*** Block opens ***

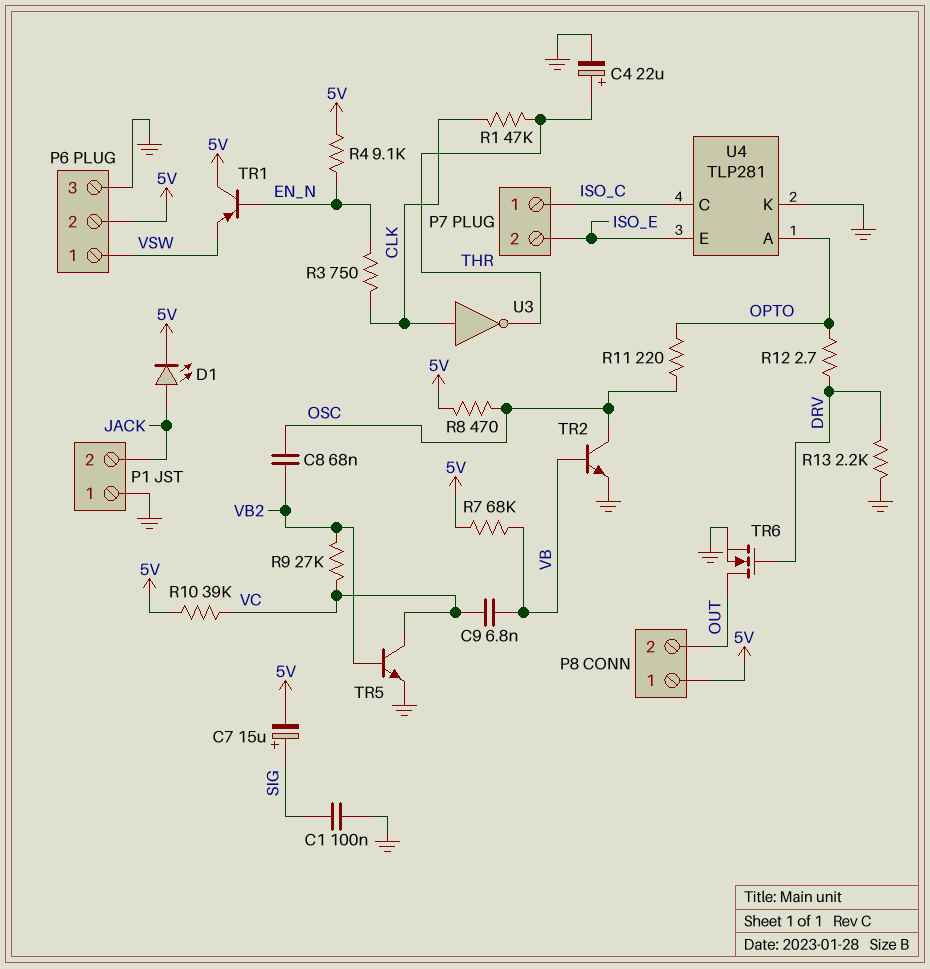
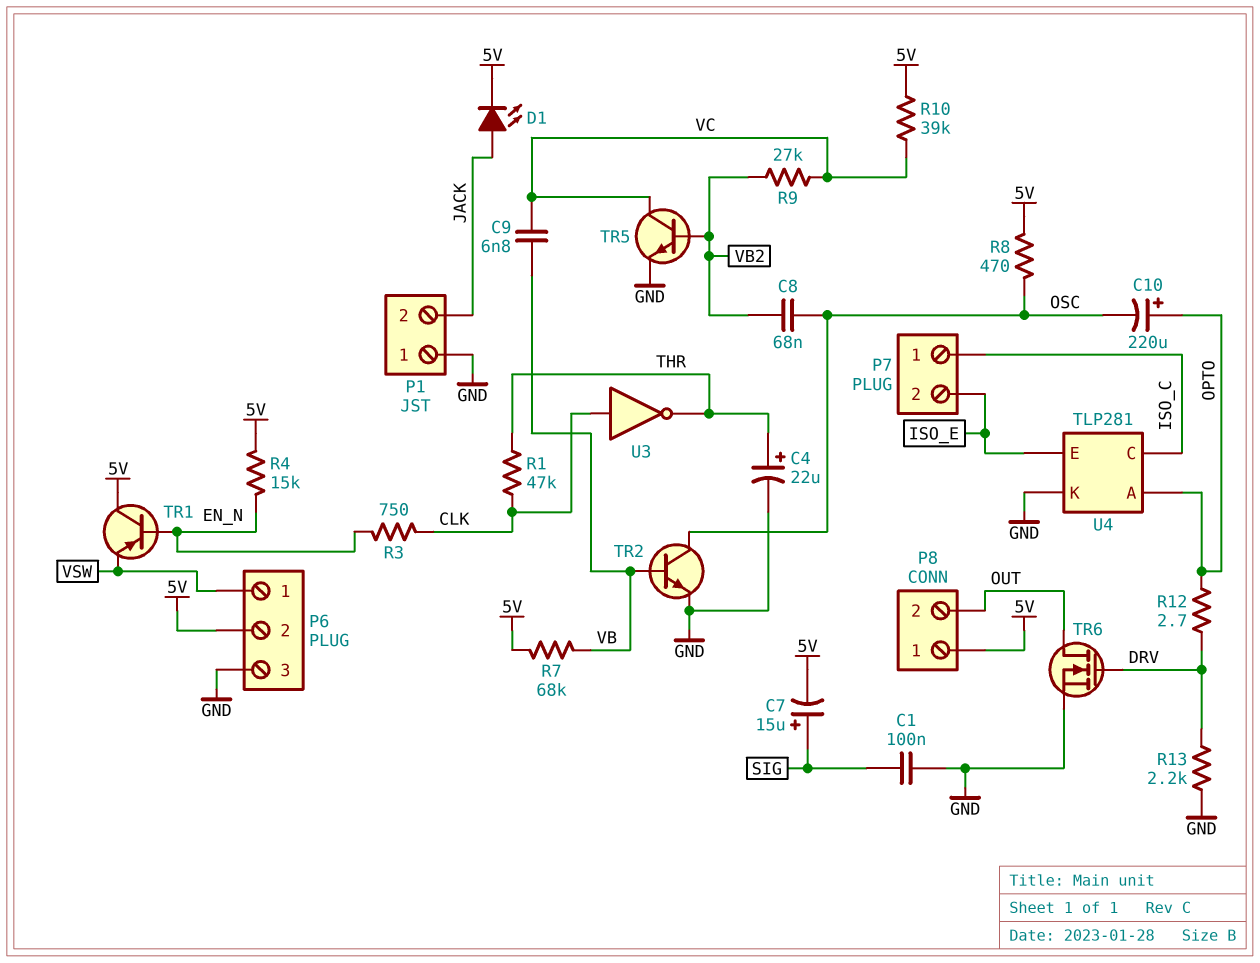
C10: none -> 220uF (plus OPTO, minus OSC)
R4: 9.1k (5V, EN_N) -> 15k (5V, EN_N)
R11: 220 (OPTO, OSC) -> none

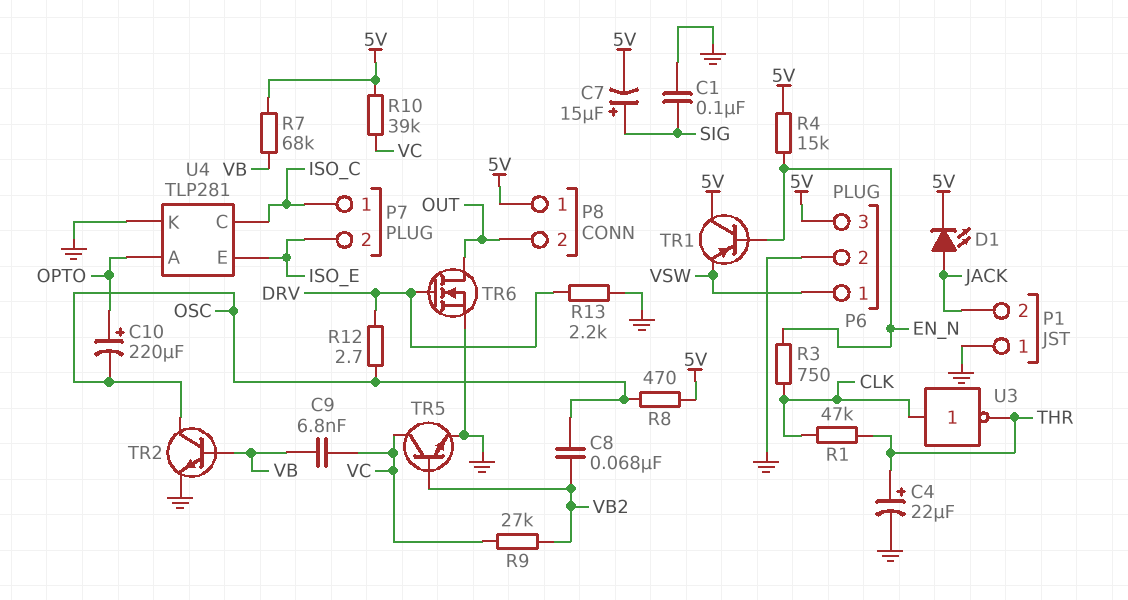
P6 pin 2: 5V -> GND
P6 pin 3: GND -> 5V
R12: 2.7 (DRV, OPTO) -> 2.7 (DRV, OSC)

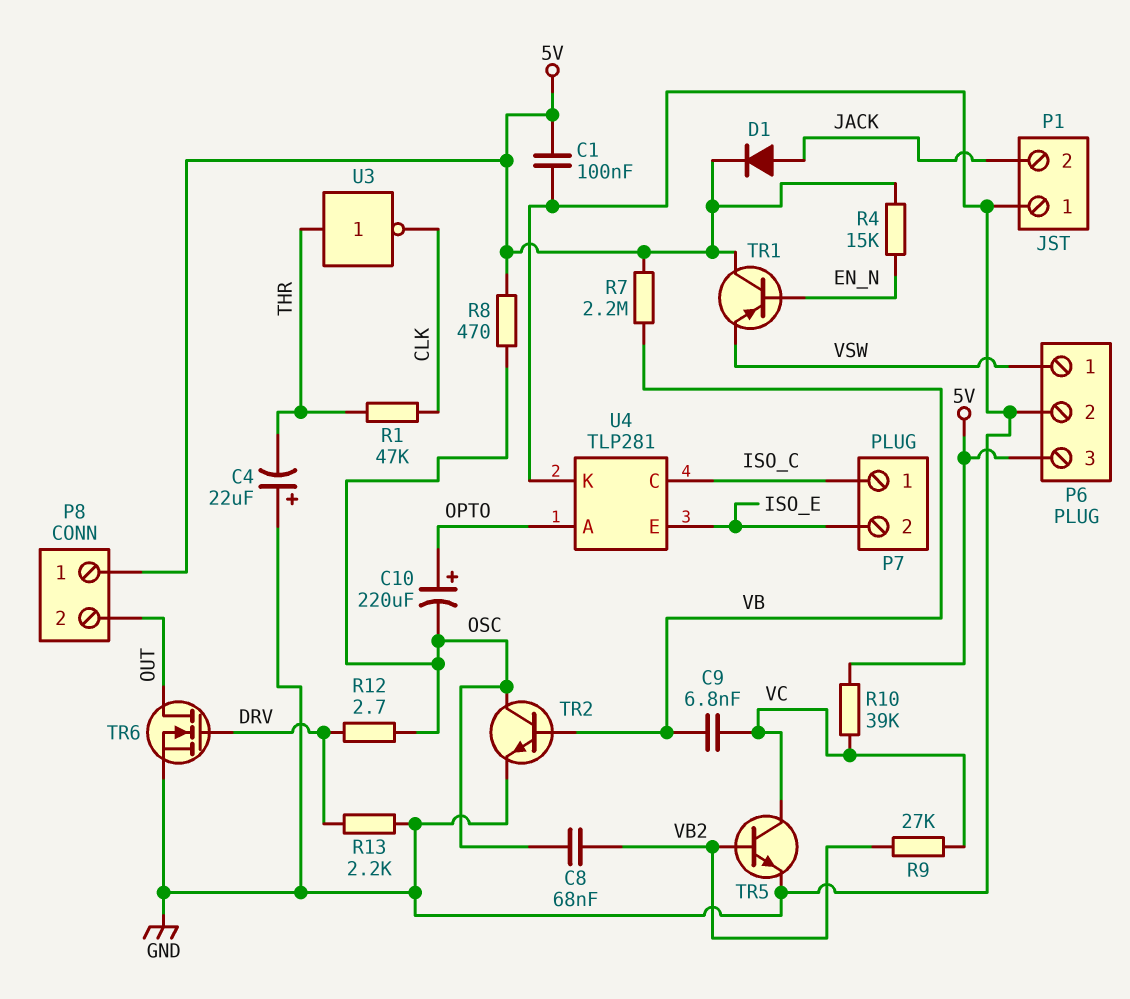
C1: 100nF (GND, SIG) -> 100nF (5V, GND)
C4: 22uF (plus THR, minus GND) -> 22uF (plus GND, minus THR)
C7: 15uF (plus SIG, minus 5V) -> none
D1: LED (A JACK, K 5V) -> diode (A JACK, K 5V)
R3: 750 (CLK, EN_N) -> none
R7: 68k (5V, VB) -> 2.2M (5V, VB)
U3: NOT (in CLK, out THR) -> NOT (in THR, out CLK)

*** Block closes ***
*** Block opens ***

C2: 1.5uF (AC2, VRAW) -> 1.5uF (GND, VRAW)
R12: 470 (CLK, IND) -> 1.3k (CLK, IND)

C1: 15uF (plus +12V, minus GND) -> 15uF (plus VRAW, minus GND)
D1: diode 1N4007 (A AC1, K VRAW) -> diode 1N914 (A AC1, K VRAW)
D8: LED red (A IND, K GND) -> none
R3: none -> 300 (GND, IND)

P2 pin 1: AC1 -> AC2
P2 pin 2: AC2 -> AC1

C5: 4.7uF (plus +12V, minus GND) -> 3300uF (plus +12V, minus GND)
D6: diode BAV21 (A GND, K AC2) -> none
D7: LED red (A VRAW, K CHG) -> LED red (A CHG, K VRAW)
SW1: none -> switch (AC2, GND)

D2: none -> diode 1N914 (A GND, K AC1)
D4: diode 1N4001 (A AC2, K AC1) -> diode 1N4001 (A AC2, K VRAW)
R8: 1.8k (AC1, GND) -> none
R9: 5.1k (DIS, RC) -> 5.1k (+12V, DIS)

*** Block closes ***

◆ **The problem**
Copy exactly the lines of the listing above between the one holding "P6 pin 2: 5V -> GND" and the one holding "U3: NOT (in", inclusive; omit all pictures.

◆ **Exercise result**
P6 pin 2: 5V -> GND
P6 pin 3: GND -> 5V
R12: 2.7 (DRV, OPTO) -> 2.7 (DRV, OSC)

C1: 100nF (GND, SIG) -> 100nF (5V, GND)
C4: 22uF (plus THR, minus GND) -> 22uF (plus GND, minus THR)
C7: 15uF (plus SIG, minus 5V) -> none
D1: LED (A JACK, K 5V) -> diode (A JACK, K 5V)
R3: 750 (CLK, EN_N) -> none
R7: 68k (5V, VB) -> 2.2M (5V, VB)
U3: NOT (in CLK, out THR) -> NOT (in THR, out CLK)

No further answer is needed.